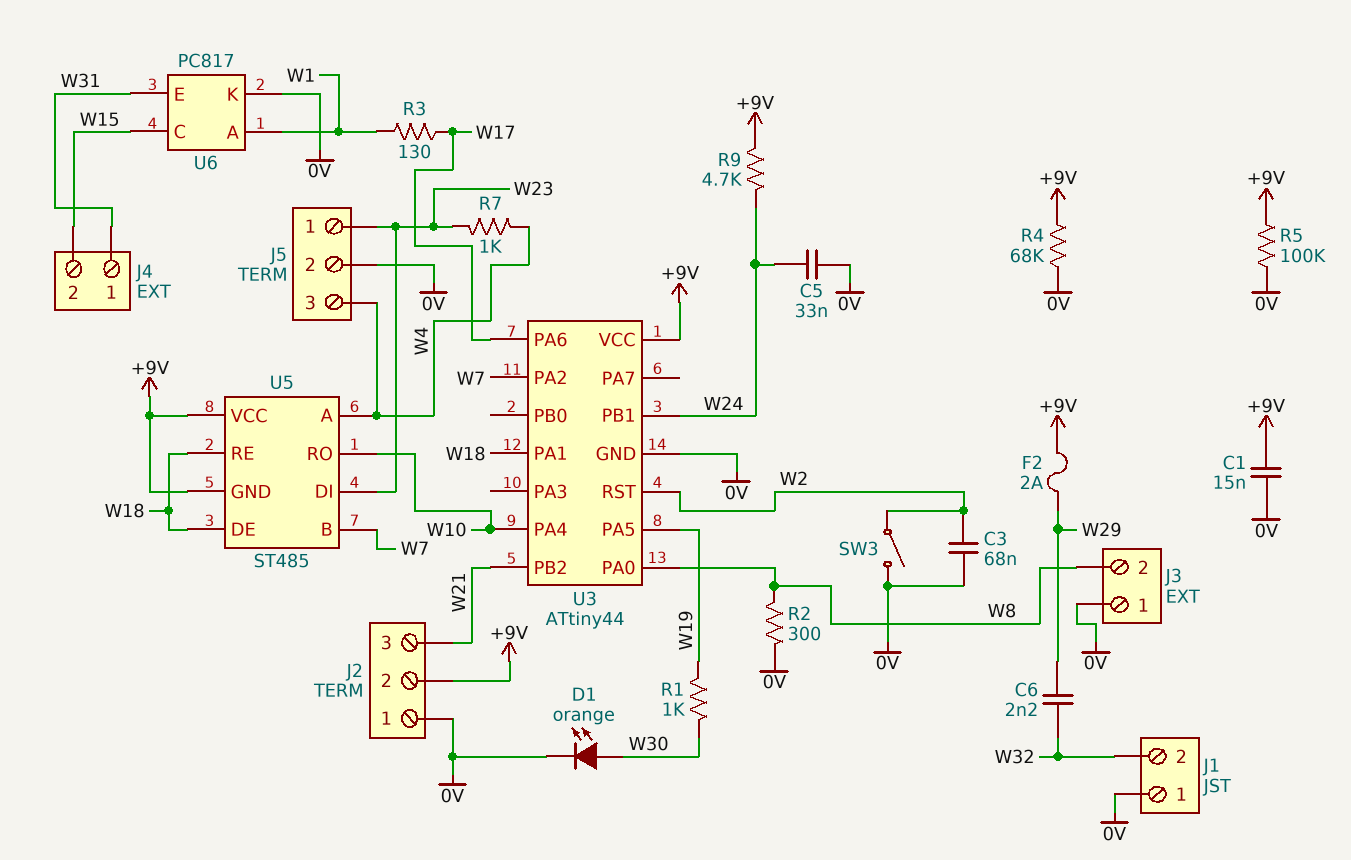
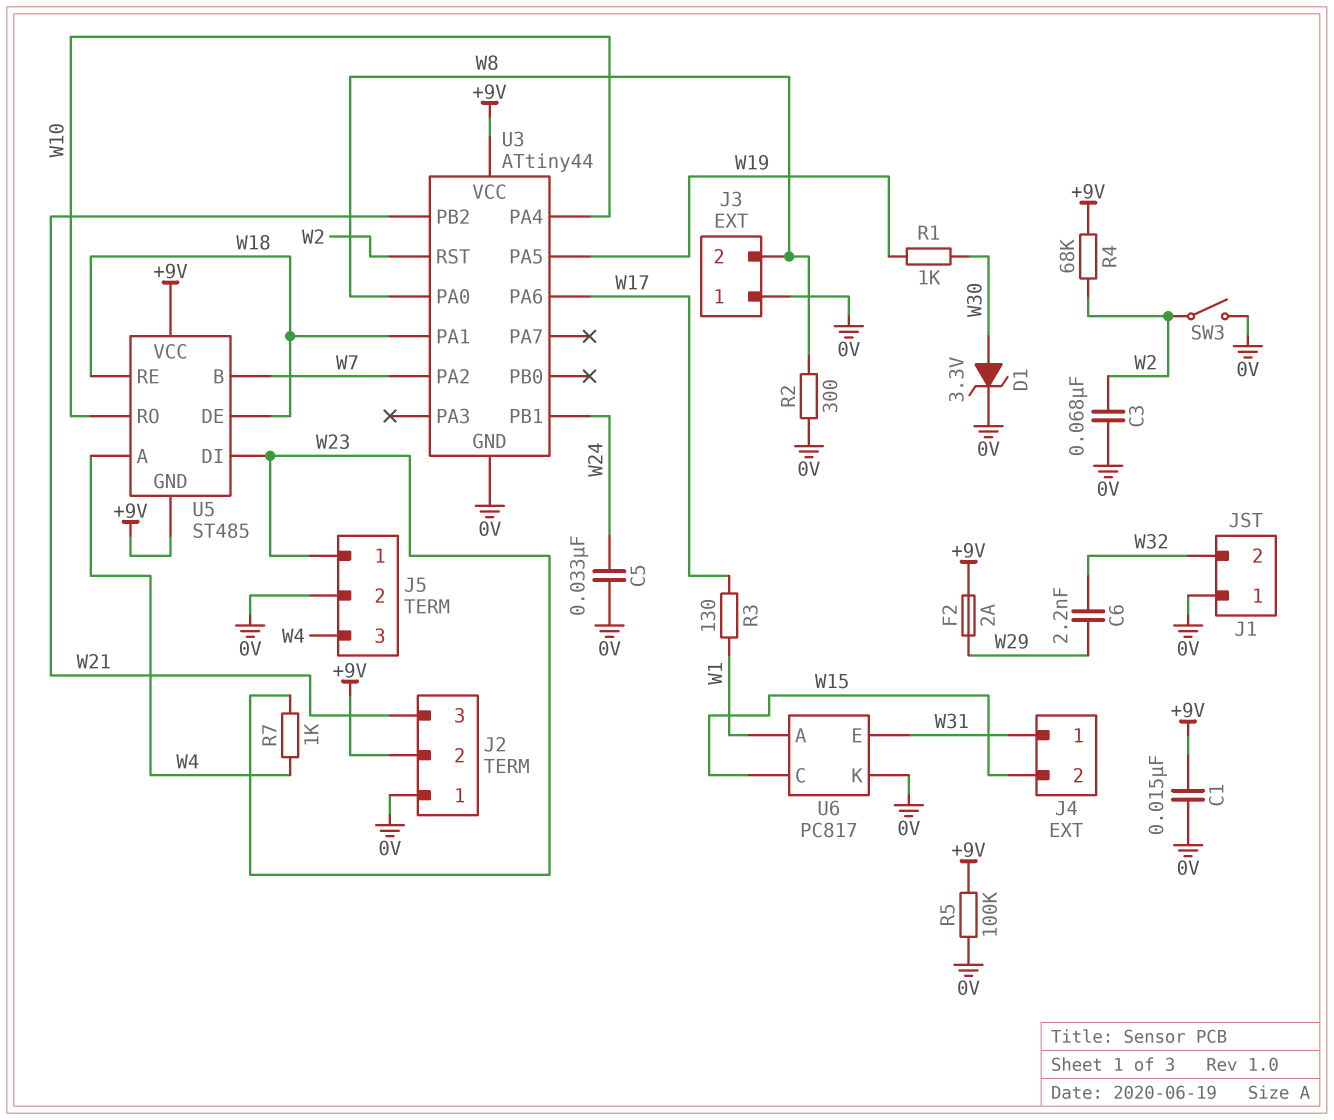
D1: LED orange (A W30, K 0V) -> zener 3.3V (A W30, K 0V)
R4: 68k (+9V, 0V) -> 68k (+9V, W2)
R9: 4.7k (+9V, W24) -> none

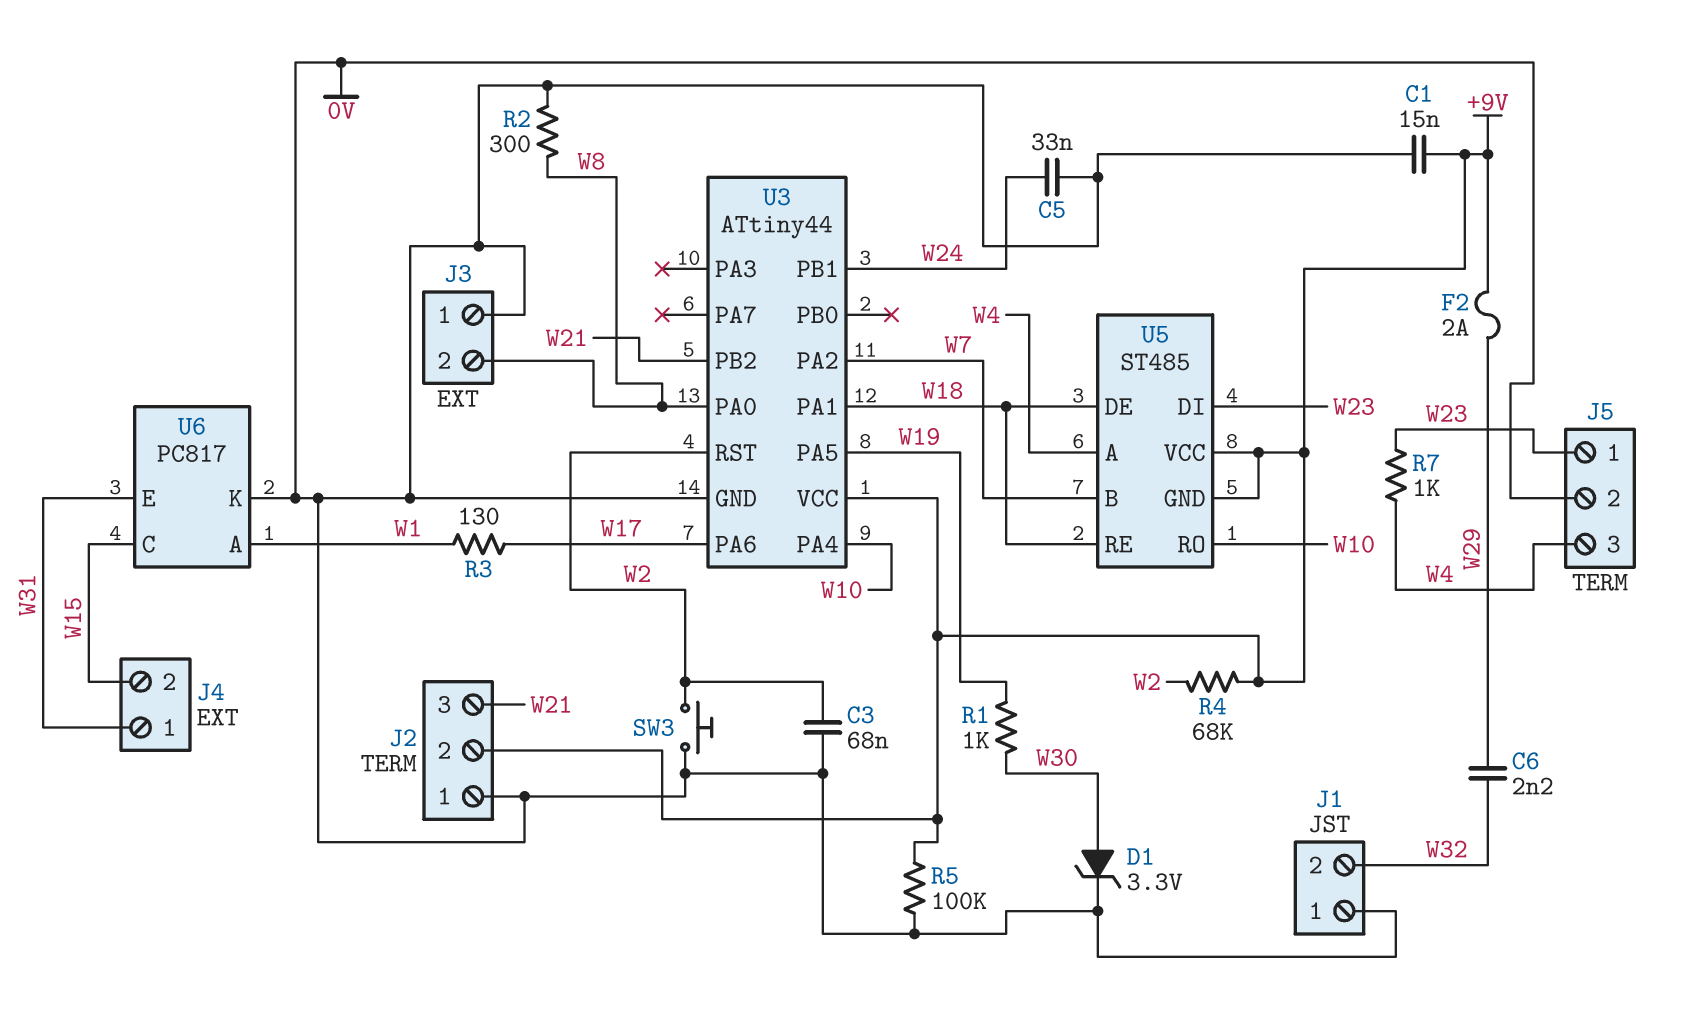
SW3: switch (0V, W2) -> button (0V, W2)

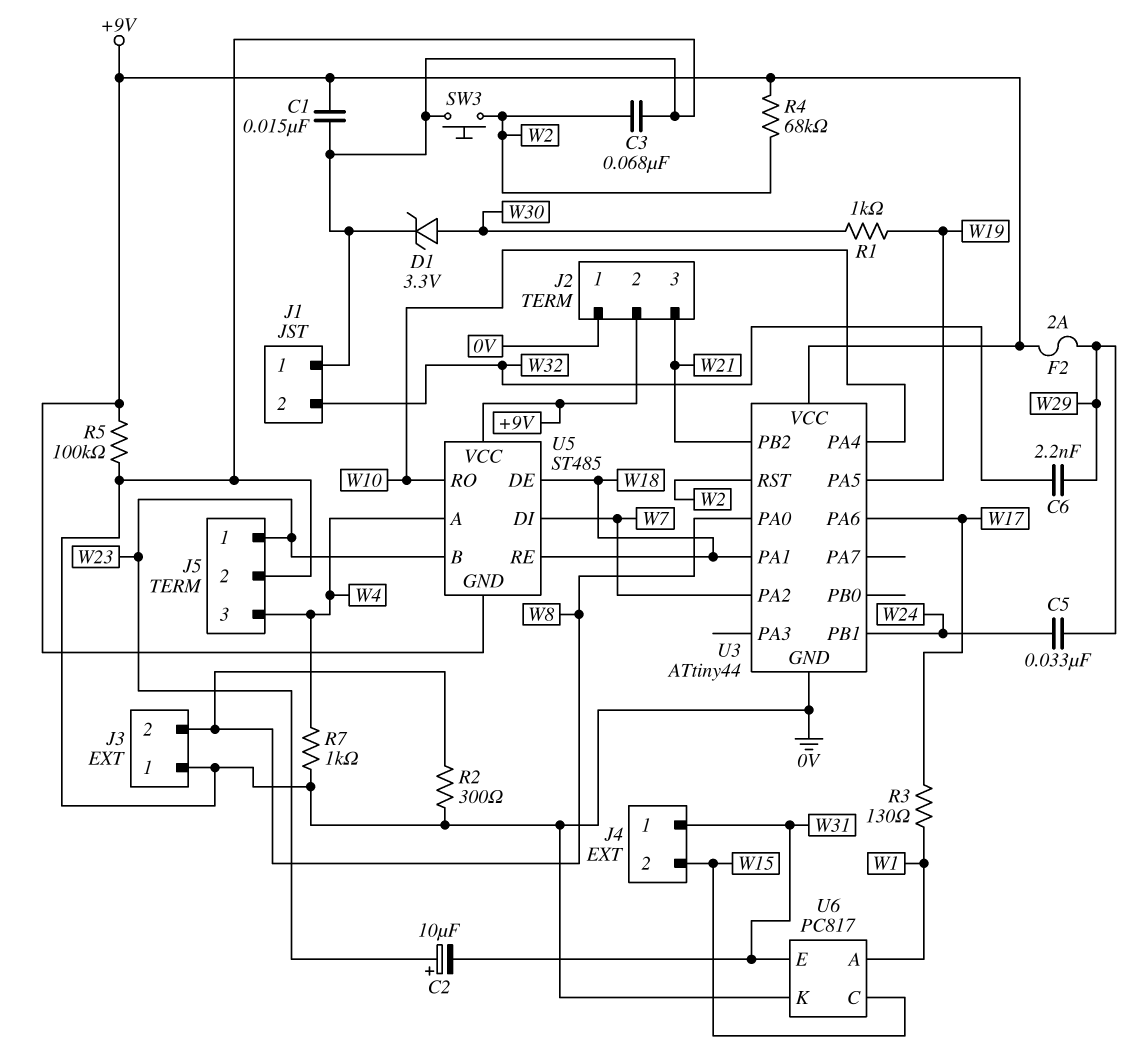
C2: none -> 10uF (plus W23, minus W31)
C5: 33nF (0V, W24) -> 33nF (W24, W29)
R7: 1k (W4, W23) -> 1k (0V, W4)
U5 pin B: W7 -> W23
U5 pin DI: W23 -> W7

* What you have to do
Leave the pictures out and print the whole listing precisely.

* Answer to this exercise
D1: LED orange (A W30, K 0V) -> zener 3.3V (A W30, K 0V)
R4: 68k (+9V, 0V) -> 68k (+9V, W2)
R9: 4.7k (+9V, W24) -> none

SW3: switch (0V, W2) -> button (0V, W2)

C2: none -> 10uF (plus W23, minus W31)
C5: 33nF (0V, W24) -> 33nF (W24, W29)
R7: 1k (W4, W23) -> 1k (0V, W4)
U5 pin B: W7 -> W23
U5 pin DI: W23 -> W7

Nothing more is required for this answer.